[DATA SHOWN Boundary: Start]
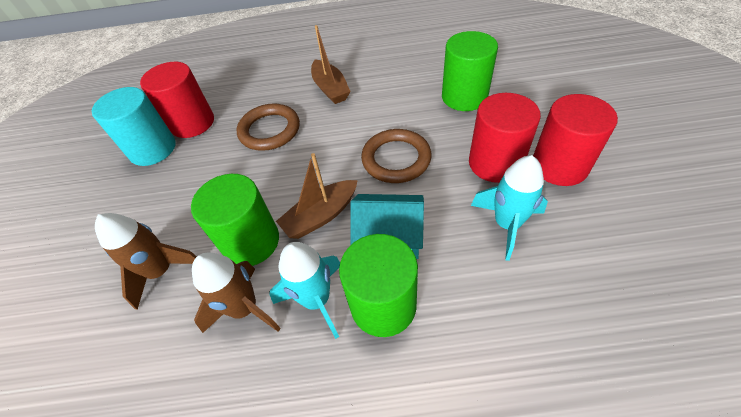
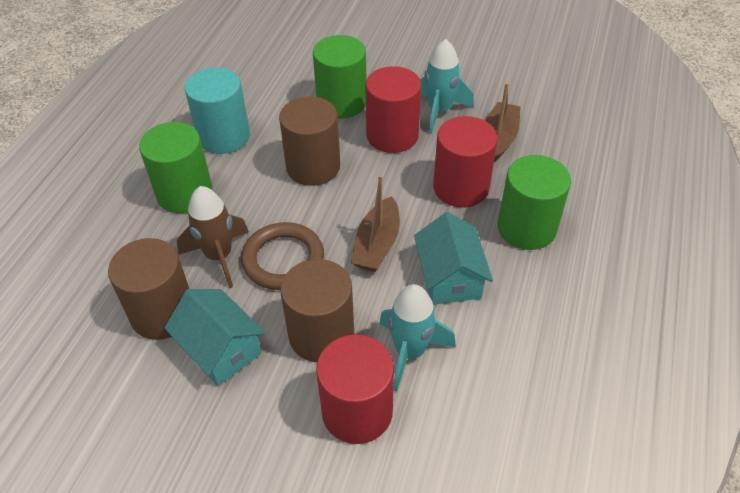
brown cylinder: 0 -> 3
brown ring: 2 -> 1
brown rocket: 2 -> 1
turquoise house: 1 -> 2

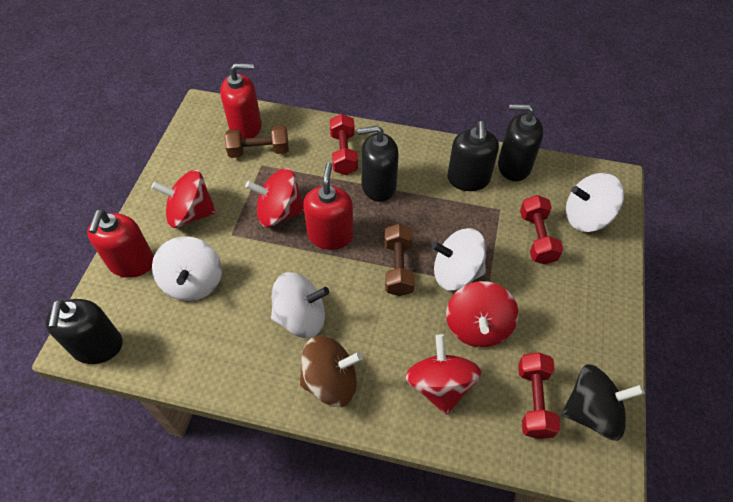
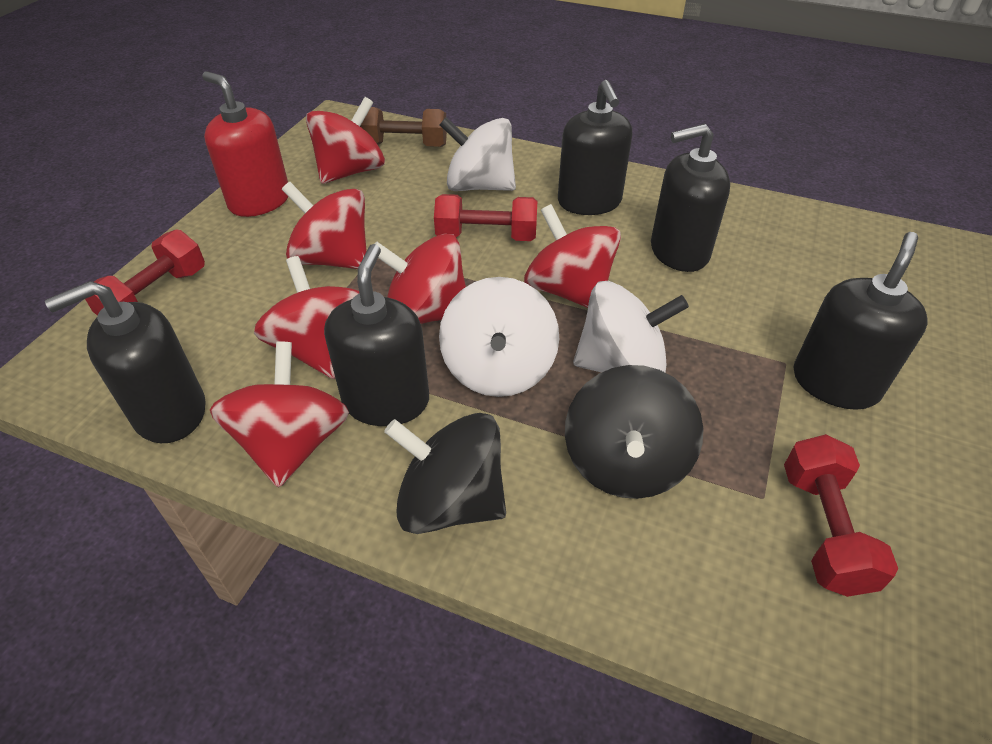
black soap dispenser: 4 -> 5
black spinning top: 1 -> 2
brown dumbbell: 2 -> 1
brown spinning top: 1 -> 0
red soap dispenser: 3 -> 1
red spinning top: 4 -> 6
white spinning top: 4 -> 3

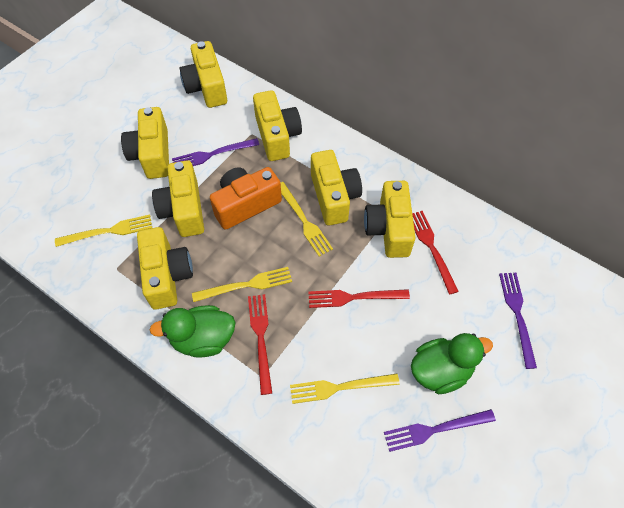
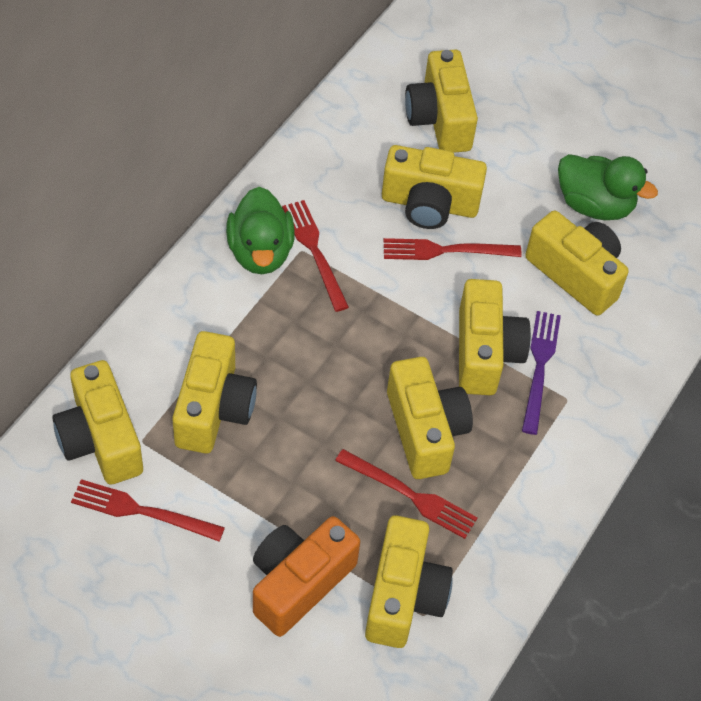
purple fork: 3 -> 1
red fork: 3 -> 4
yellow camera: 7 -> 8
yellow fork: 4 -> 0

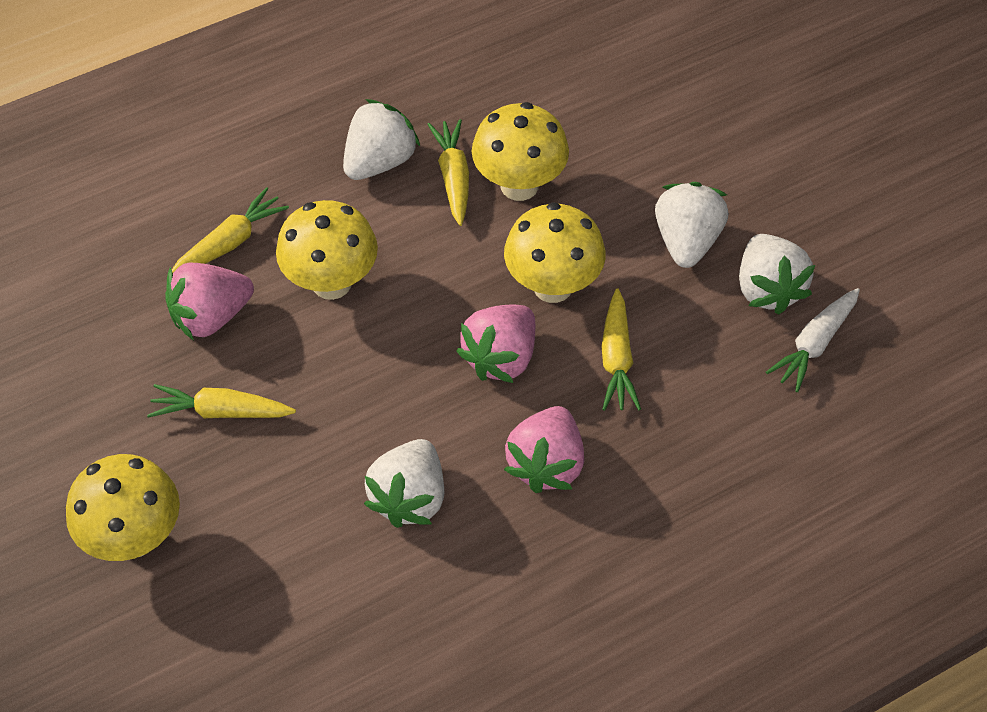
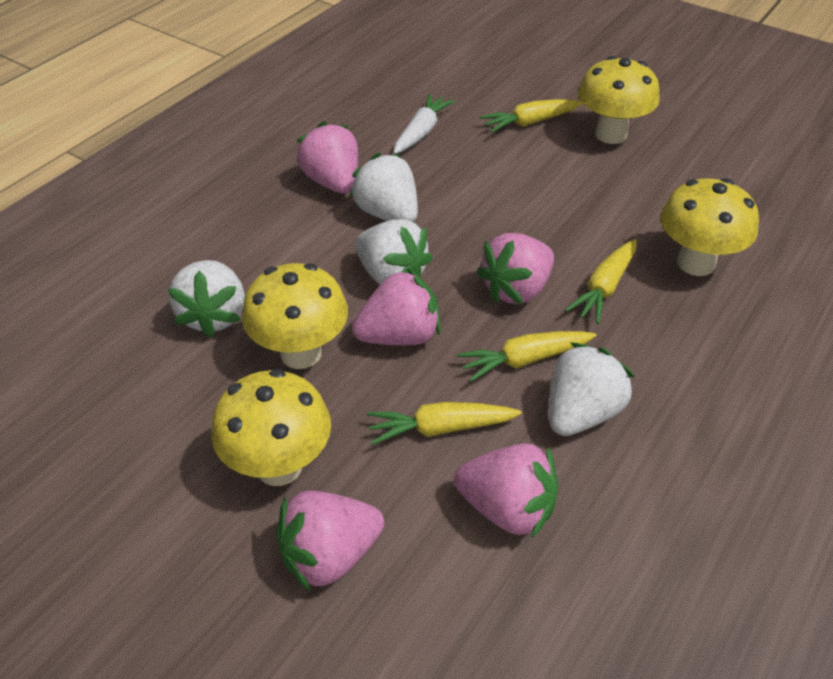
pink strawberry: 3 -> 5

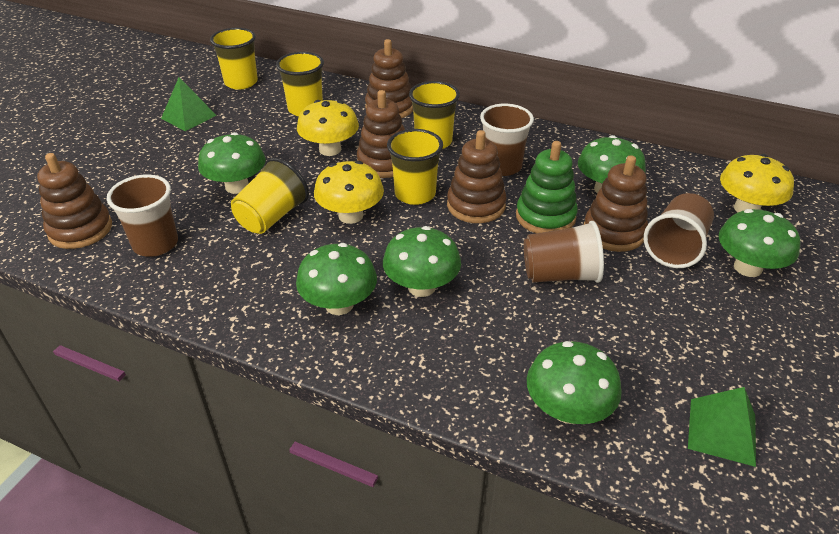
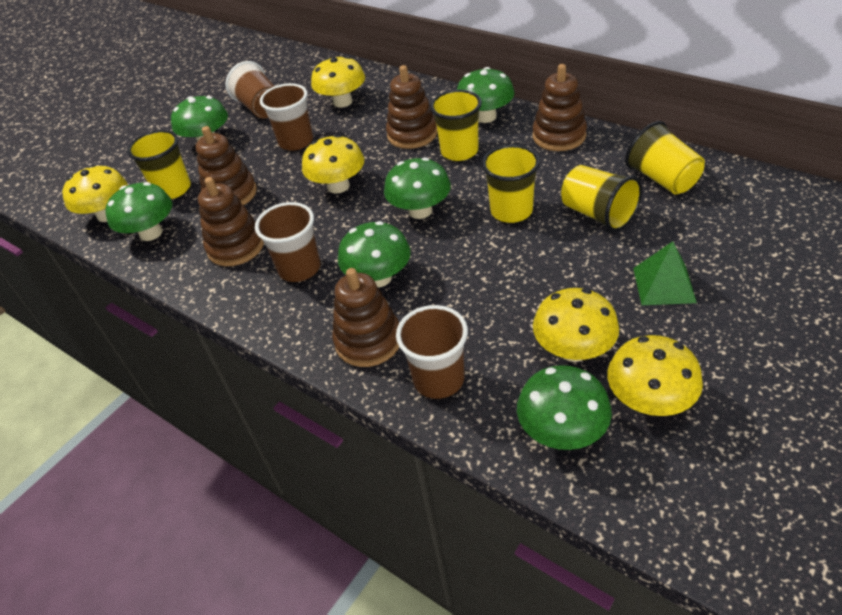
green pyramid: 2 -> 1
green stacking toy: 1 -> 0
yellow mushroom: 3 -> 5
[DATA SHOWN Boundary: End]
Your reply must contain each entry exactly as written and no pictures.

brown cylinder: 0 -> 3
brown ring: 2 -> 1
brown rocket: 2 -> 1
turquoise house: 1 -> 2

black soap dispenser: 4 -> 5
black spinning top: 1 -> 2
brown dumbbell: 2 -> 1
brown spinning top: 1 -> 0
red soap dispenser: 3 -> 1
red spinning top: 4 -> 6
white spinning top: 4 -> 3

purple fork: 3 -> 1
red fork: 3 -> 4
yellow camera: 7 -> 8
yellow fork: 4 -> 0

pink strawberry: 3 -> 5

green pyramid: 2 -> 1
green stacking toy: 1 -> 0
yellow mushroom: 3 -> 5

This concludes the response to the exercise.